Requirement: Your answer should be every line of the records that contains the word "orange", copied as it stands.

Exercise inputs:
==================================================
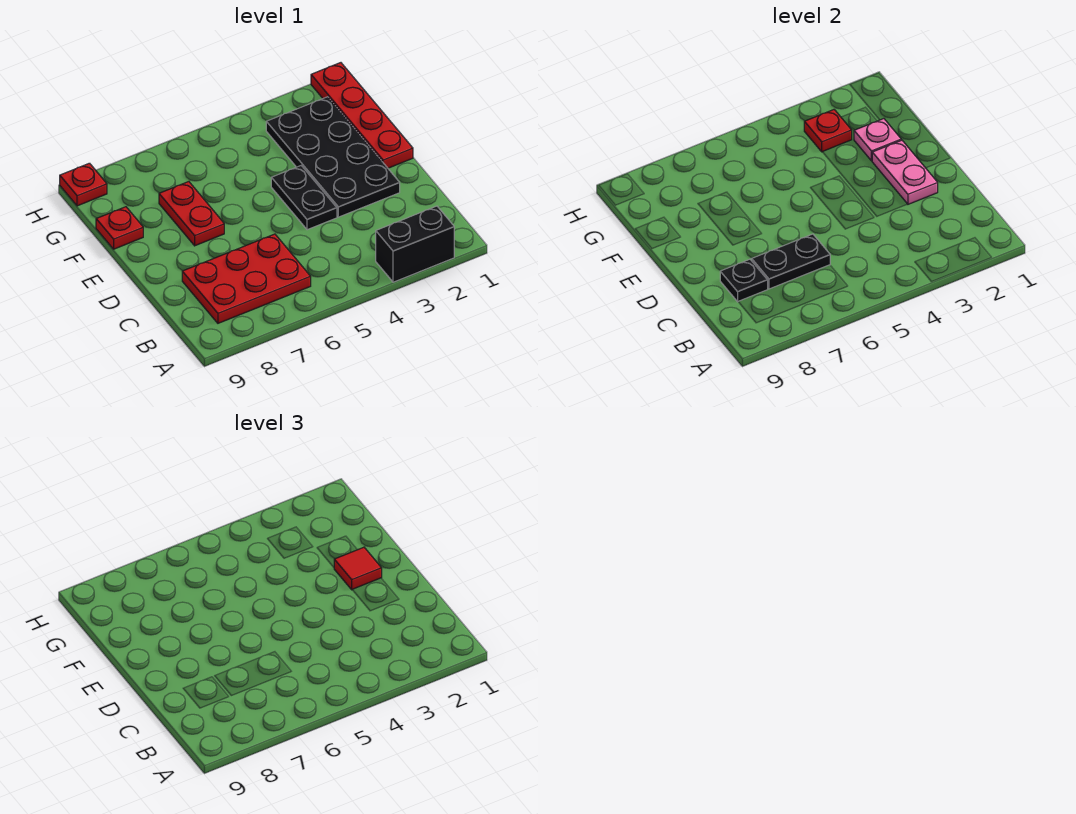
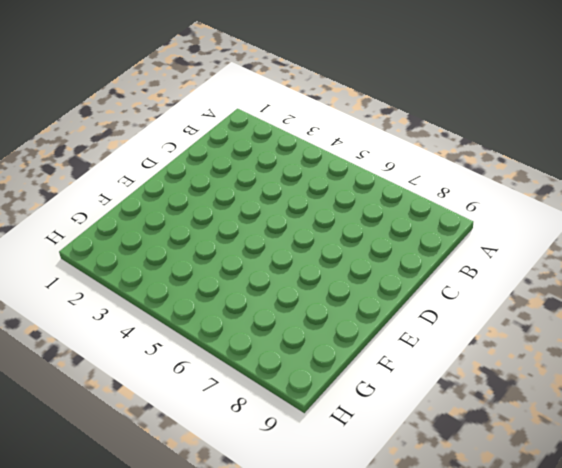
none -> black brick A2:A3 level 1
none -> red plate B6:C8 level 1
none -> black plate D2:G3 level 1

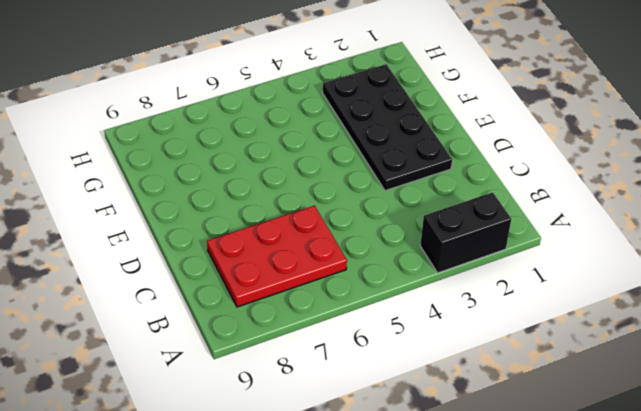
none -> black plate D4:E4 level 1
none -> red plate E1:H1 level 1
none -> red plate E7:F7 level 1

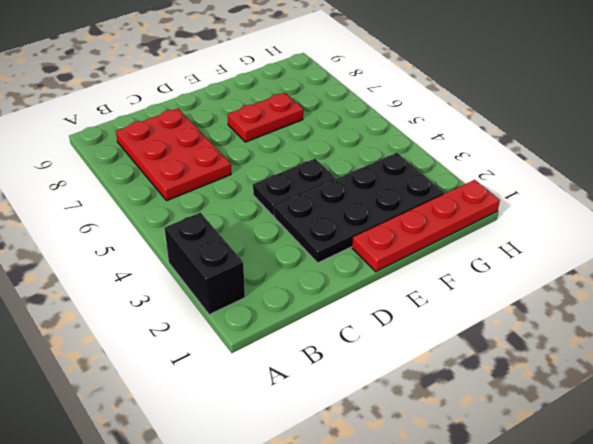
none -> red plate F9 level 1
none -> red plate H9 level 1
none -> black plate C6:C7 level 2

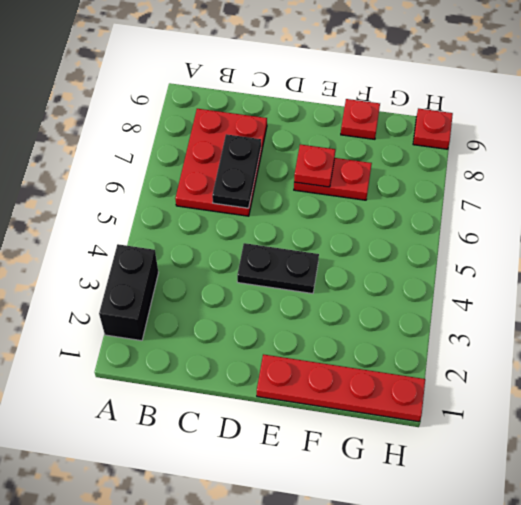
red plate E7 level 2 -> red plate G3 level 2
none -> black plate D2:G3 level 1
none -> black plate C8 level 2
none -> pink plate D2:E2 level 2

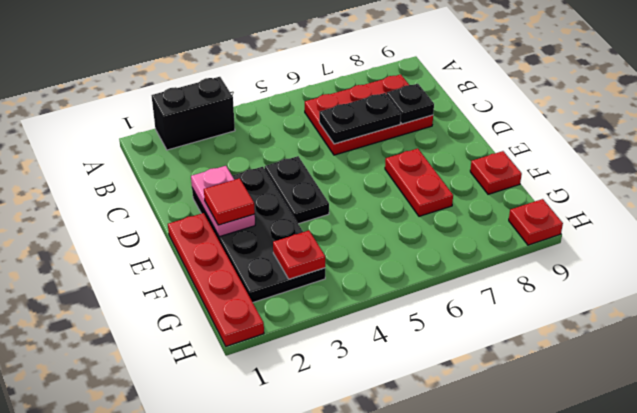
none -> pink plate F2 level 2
==================================================
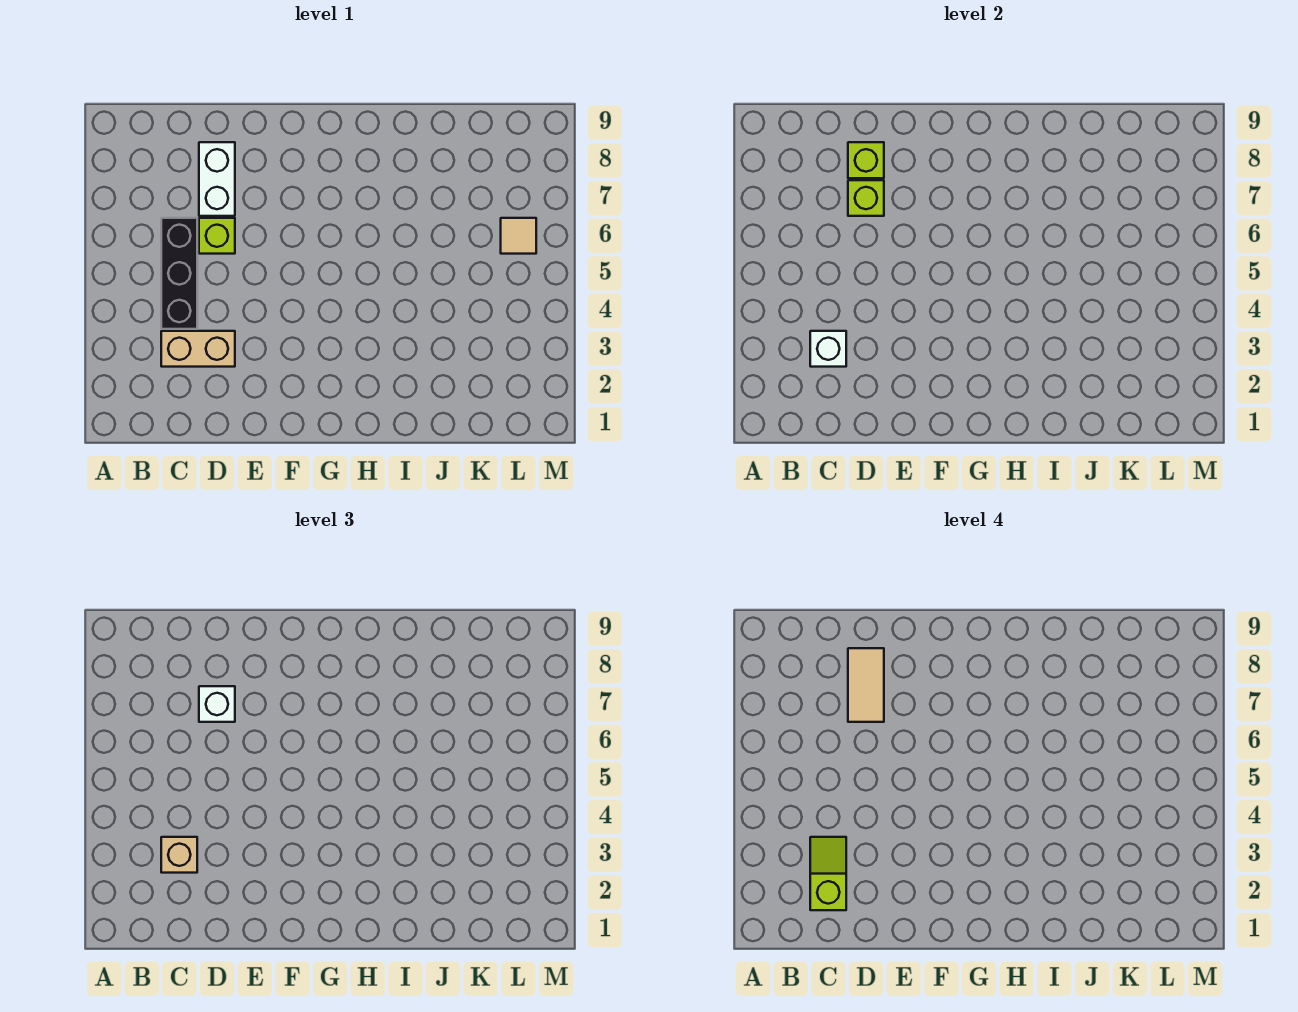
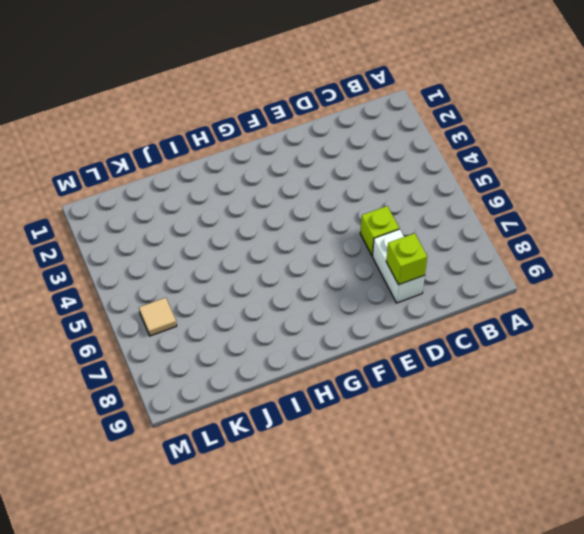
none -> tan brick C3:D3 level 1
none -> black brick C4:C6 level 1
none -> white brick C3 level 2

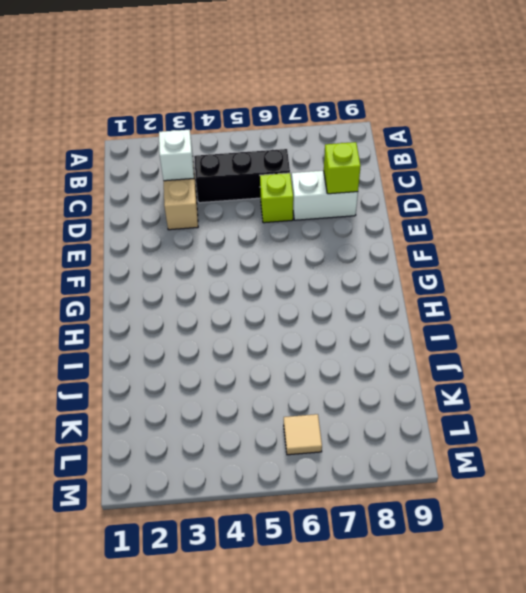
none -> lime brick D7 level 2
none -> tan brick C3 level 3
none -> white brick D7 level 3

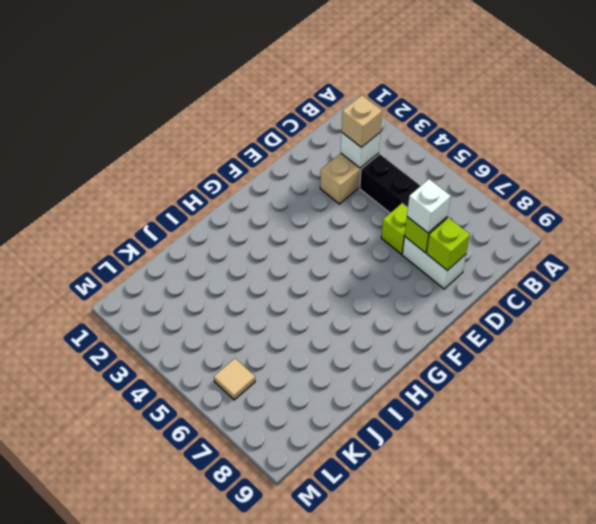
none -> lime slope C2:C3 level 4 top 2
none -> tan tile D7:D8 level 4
==================================================
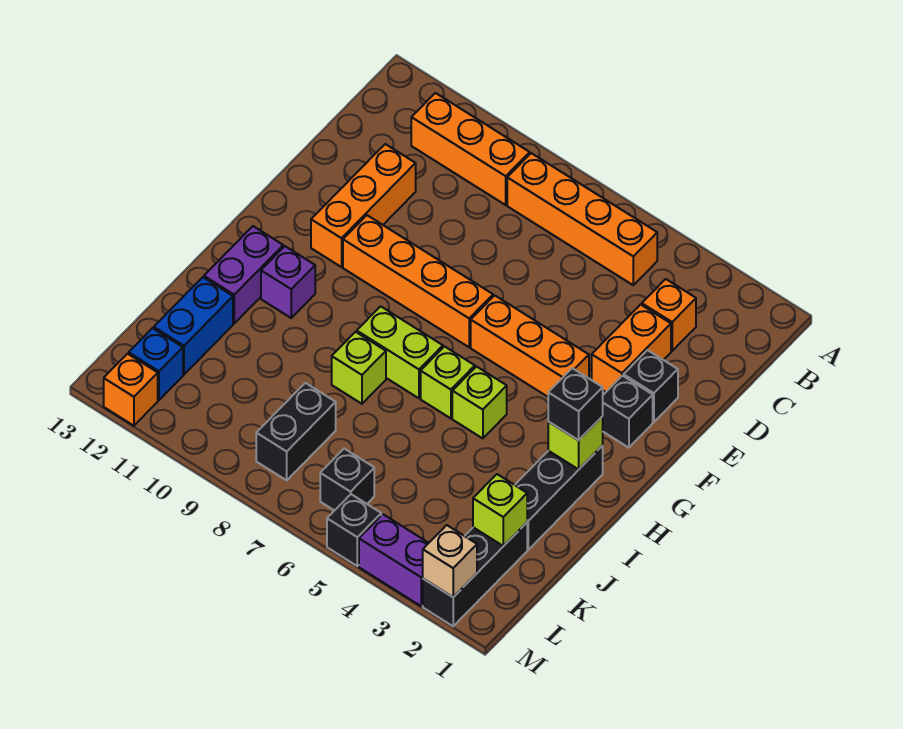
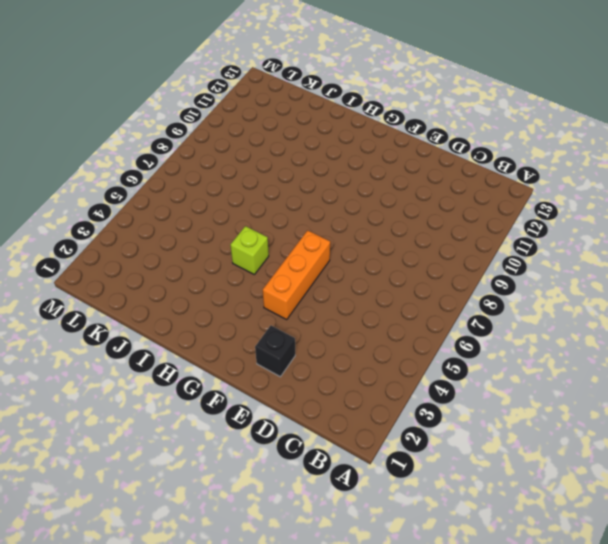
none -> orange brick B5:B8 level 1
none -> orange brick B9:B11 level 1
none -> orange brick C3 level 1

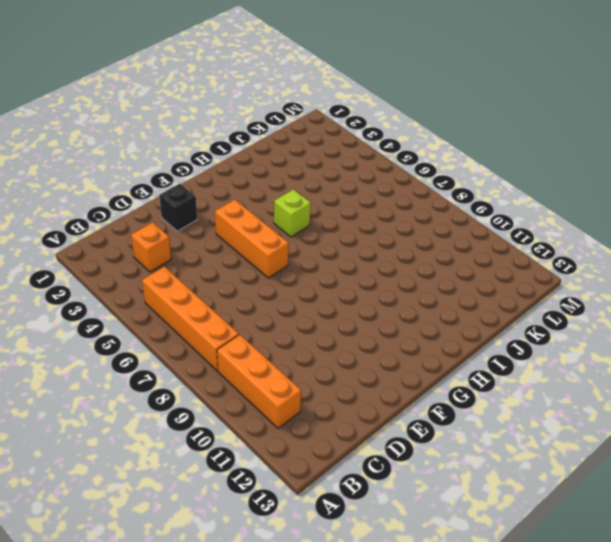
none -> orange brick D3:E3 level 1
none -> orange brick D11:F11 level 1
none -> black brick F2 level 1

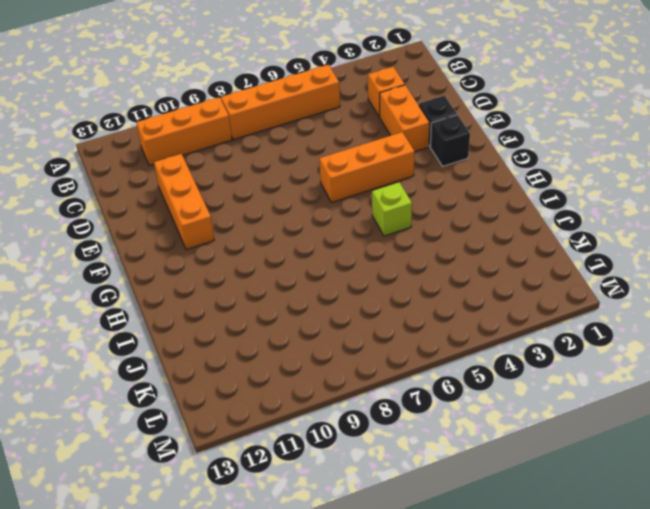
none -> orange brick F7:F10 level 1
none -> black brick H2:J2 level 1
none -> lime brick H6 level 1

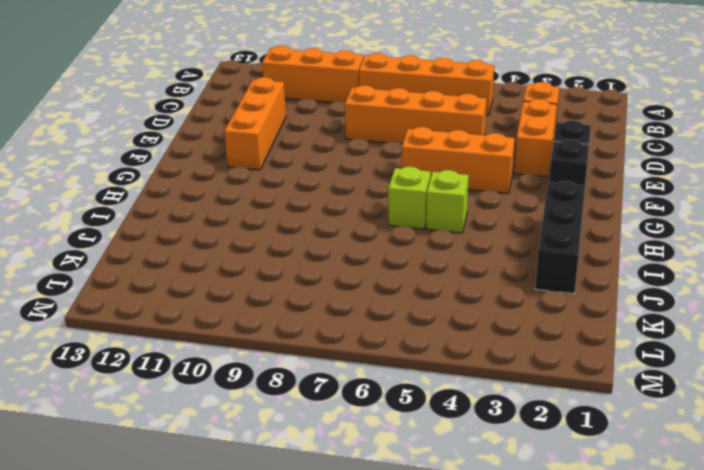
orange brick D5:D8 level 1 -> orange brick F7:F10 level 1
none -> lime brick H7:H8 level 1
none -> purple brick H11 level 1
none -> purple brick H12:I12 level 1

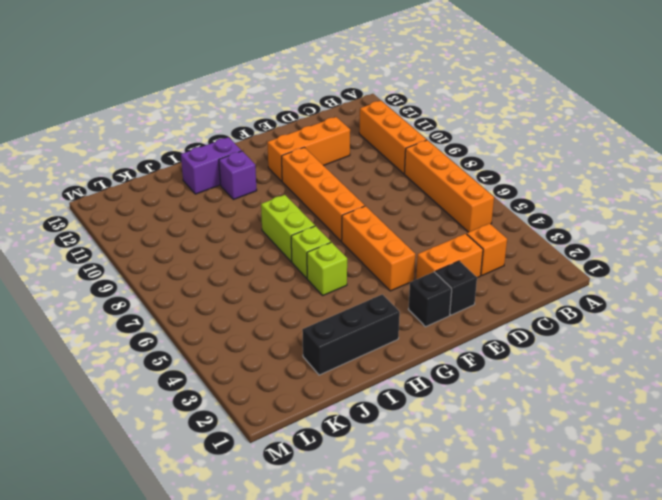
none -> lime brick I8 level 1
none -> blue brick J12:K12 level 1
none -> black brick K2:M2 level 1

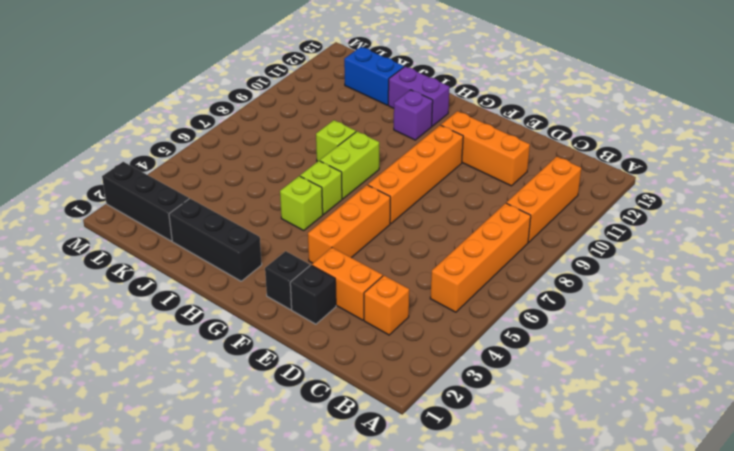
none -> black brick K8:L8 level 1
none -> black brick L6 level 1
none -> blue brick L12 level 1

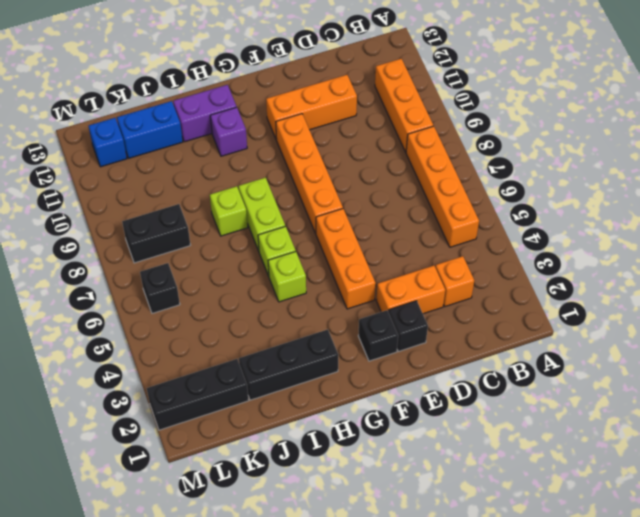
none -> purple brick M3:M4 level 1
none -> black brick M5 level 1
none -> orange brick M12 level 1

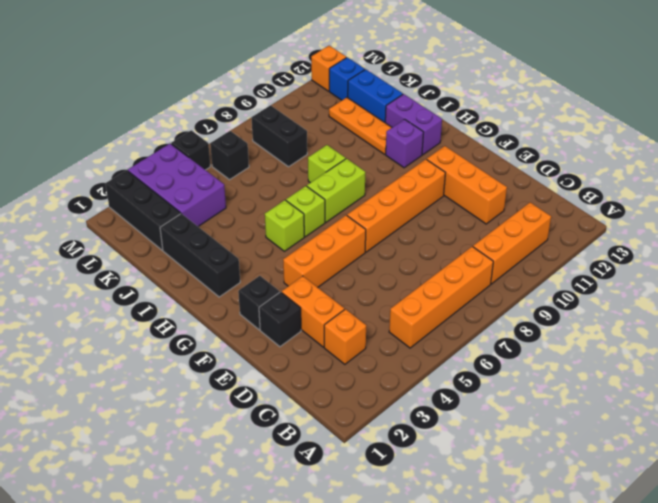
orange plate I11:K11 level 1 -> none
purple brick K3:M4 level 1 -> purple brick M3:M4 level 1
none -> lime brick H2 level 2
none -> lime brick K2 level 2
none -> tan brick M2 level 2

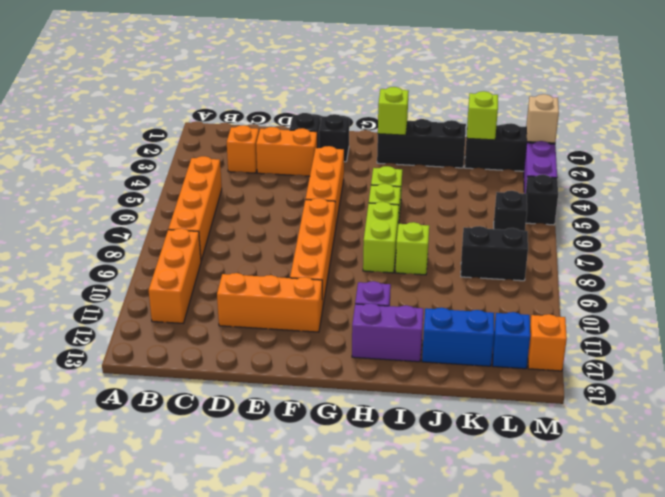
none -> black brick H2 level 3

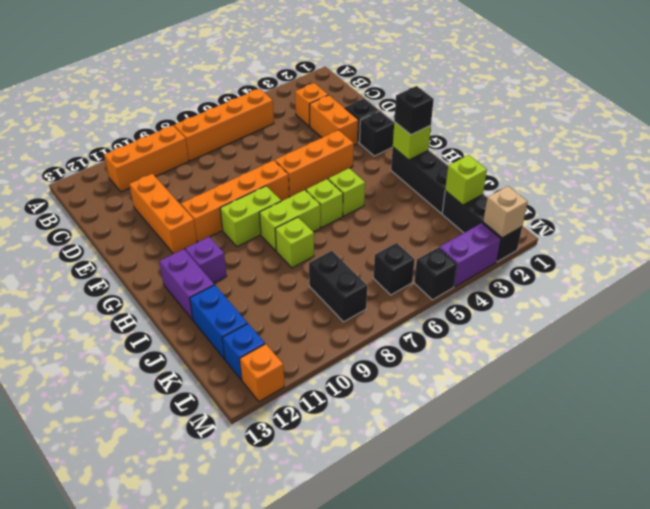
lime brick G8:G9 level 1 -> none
==================================================
Answer to this task:
none -> orange brick B5:B8 level 1
none -> orange brick B9:B11 level 1
none -> orange brick C3 level 1
none -> orange brick D3:E3 level 1
none -> orange brick D11:F11 level 1
none -> orange brick F7:F10 level 1
orange brick D5:D8 level 1 -> orange brick F7:F10 level 1
none -> orange brick M12 level 1
orange plate I11:K11 level 1 -> none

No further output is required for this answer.